** STORED DATA follows **
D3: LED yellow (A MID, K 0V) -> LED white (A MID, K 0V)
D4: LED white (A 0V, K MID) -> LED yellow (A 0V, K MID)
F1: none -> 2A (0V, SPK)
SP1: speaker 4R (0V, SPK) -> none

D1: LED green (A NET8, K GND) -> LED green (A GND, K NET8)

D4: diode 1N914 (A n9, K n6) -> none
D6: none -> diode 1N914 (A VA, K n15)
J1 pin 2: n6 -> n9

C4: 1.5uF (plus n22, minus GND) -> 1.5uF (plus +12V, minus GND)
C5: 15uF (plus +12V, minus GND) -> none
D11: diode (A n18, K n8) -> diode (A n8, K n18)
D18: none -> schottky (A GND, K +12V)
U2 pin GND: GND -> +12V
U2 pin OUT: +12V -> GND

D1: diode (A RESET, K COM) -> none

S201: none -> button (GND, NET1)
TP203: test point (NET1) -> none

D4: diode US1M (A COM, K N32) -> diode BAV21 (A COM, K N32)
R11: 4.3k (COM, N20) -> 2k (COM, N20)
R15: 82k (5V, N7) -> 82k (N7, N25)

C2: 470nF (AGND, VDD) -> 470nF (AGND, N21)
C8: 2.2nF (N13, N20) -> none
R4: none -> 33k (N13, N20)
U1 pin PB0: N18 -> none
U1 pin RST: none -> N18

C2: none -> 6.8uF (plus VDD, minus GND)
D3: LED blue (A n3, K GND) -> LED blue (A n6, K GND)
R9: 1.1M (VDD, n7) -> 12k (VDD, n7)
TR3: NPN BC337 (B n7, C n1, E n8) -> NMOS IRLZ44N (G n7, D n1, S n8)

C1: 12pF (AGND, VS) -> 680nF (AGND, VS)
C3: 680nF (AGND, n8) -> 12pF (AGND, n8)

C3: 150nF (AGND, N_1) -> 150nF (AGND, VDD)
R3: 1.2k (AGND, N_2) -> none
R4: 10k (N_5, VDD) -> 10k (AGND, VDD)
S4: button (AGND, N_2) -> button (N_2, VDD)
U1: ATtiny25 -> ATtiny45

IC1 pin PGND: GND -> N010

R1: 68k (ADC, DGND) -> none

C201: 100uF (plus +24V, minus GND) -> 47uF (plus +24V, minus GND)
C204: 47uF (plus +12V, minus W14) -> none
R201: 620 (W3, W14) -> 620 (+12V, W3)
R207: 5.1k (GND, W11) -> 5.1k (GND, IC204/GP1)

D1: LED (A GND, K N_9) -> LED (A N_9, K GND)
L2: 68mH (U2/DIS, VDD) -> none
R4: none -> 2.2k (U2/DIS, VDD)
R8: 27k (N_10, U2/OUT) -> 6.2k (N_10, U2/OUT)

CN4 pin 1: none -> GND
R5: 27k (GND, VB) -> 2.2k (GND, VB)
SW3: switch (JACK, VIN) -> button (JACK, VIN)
** End of STORED DATA **
INSTRUCTIONS FOR THE TASK
Starting at the line with "IC1 pin PGND: GND -> N010", restate each line through the end of the records, both ends included, and stop there.

RESPONSE AREA
IC1 pin PGND: GND -> N010

R1: 68k (ADC, DGND) -> none

C201: 100uF (plus +24V, minus GND) -> 47uF (plus +24V, minus GND)
C204: 47uF (plus +12V, minus W14) -> none
R201: 620 (W3, W14) -> 620 (+12V, W3)
R207: 5.1k (GND, W11) -> 5.1k (GND, IC204/GP1)

D1: LED (A GND, K N_9) -> LED (A N_9, K GND)
L2: 68mH (U2/DIS, VDD) -> none
R4: none -> 2.2k (U2/DIS, VDD)
R8: 27k (N_10, U2/OUT) -> 6.2k (N_10, U2/OUT)

CN4 pin 1: none -> GND
R5: 27k (GND, VB) -> 2.2k (GND, VB)
SW3: switch (JACK, VIN) -> button (JACK, VIN)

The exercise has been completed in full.